Work order -
Copying nothing before it, reproduce the line that holds "brown triangle at" and every line after it in the data, exactly.

*** Task inputs Section Begins ***

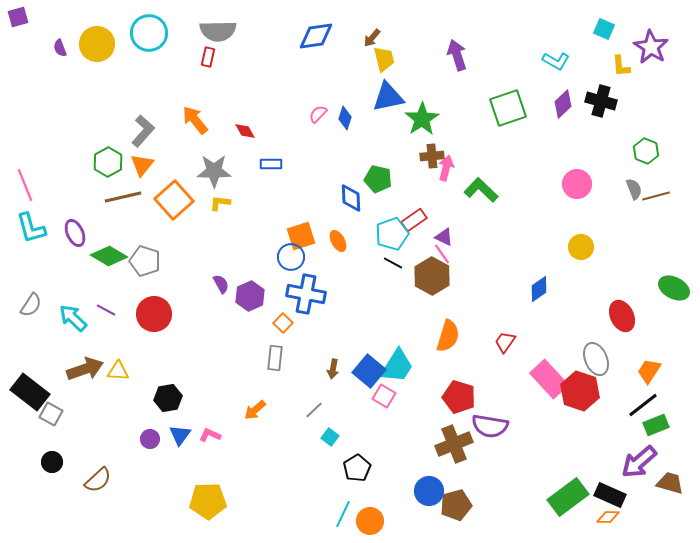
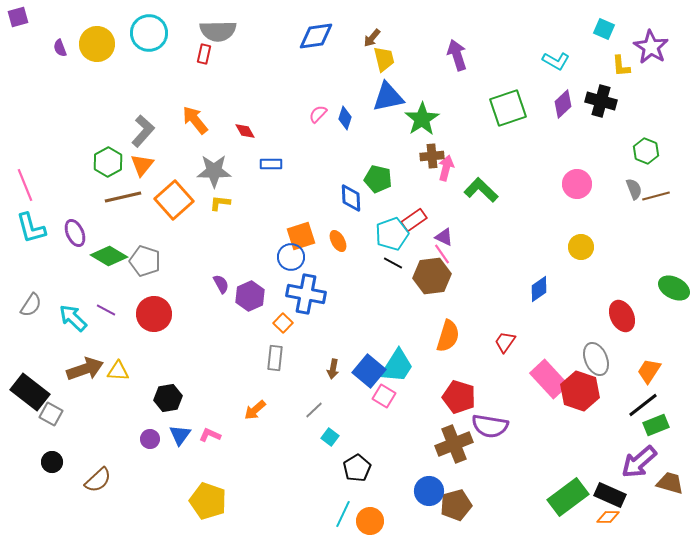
red rectangle at (208, 57): moved 4 px left, 3 px up
brown hexagon at (432, 276): rotated 24 degrees clockwise
yellow pentagon at (208, 501): rotated 21 degrees clockwise
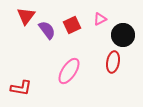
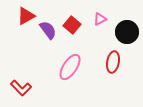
red triangle: rotated 24 degrees clockwise
red square: rotated 24 degrees counterclockwise
purple semicircle: moved 1 px right
black circle: moved 4 px right, 3 px up
pink ellipse: moved 1 px right, 4 px up
red L-shape: rotated 35 degrees clockwise
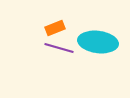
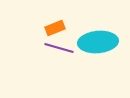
cyan ellipse: rotated 12 degrees counterclockwise
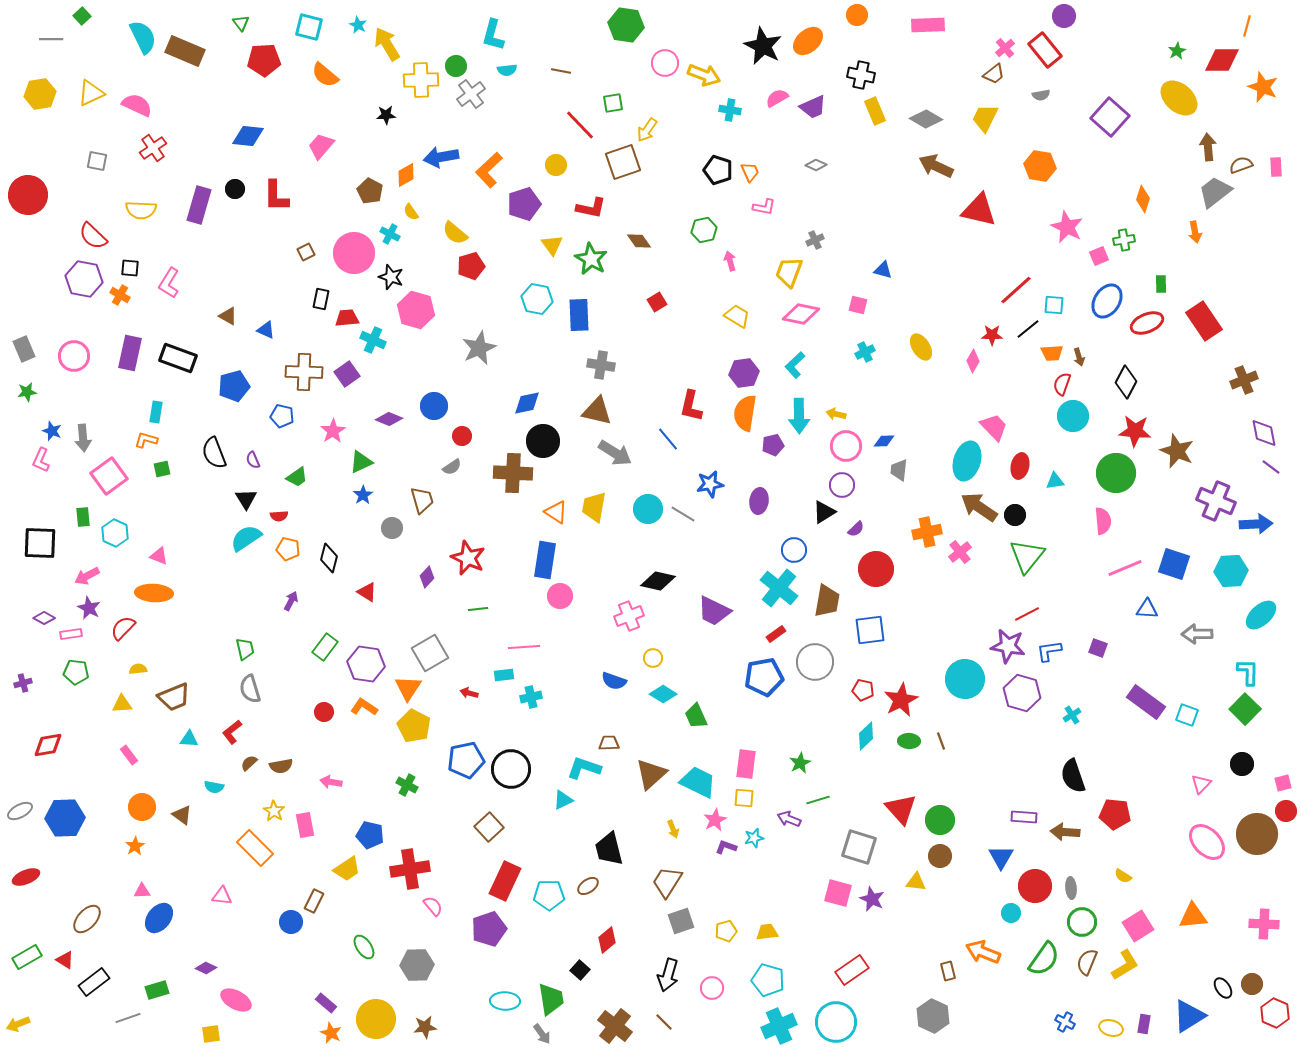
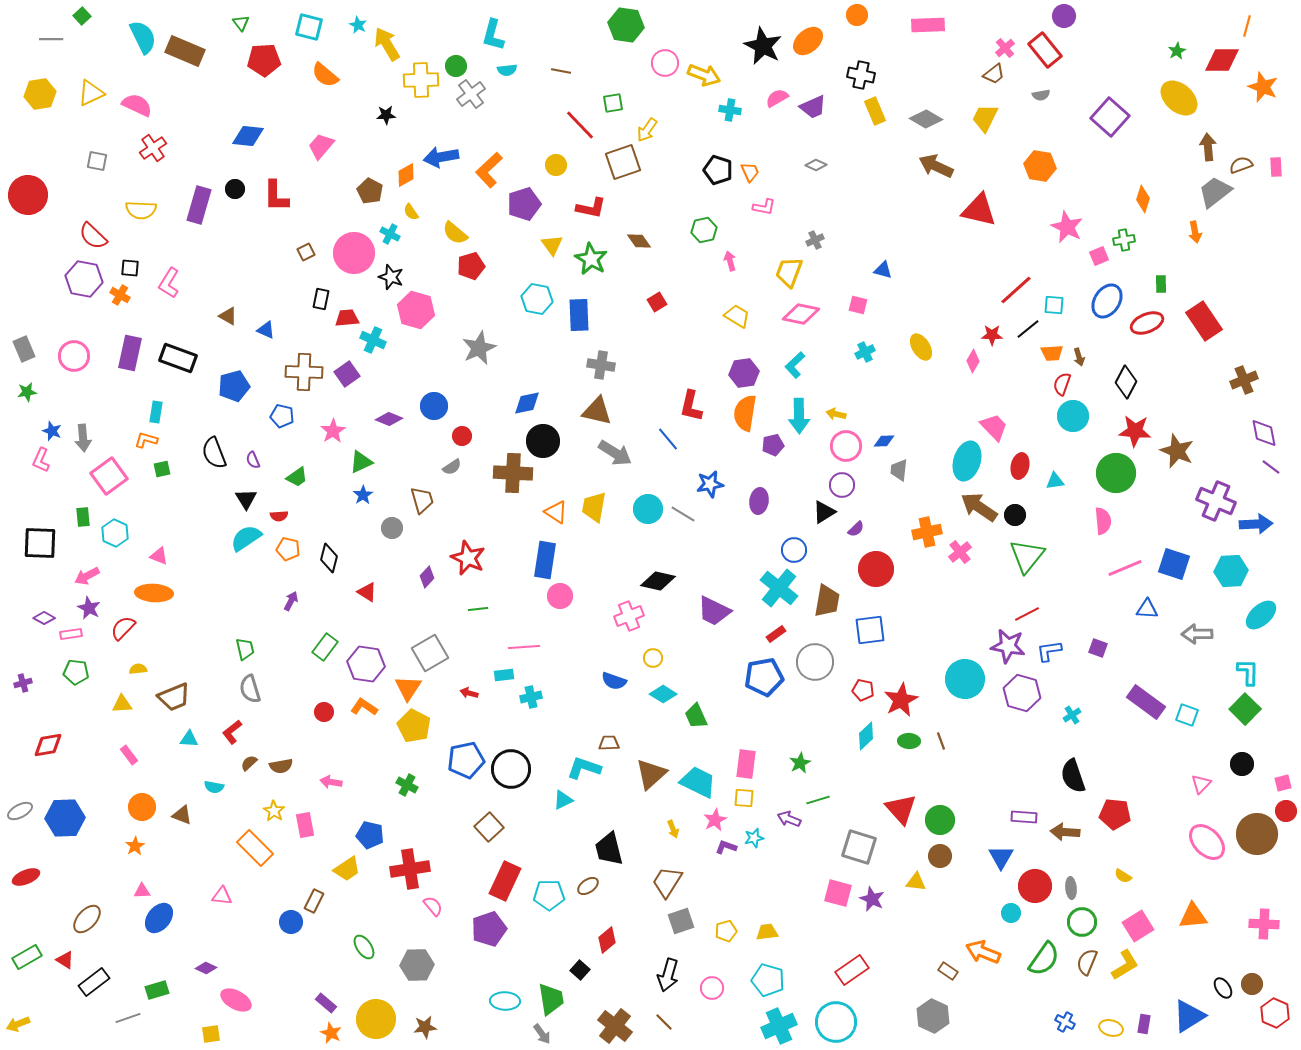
brown triangle at (182, 815): rotated 15 degrees counterclockwise
brown rectangle at (948, 971): rotated 42 degrees counterclockwise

*** Task inputs Section Ends ***

Result of the exercise -
brown triangle at (182, 815): rotated 15 degrees counterclockwise
brown rectangle at (948, 971): rotated 42 degrees counterclockwise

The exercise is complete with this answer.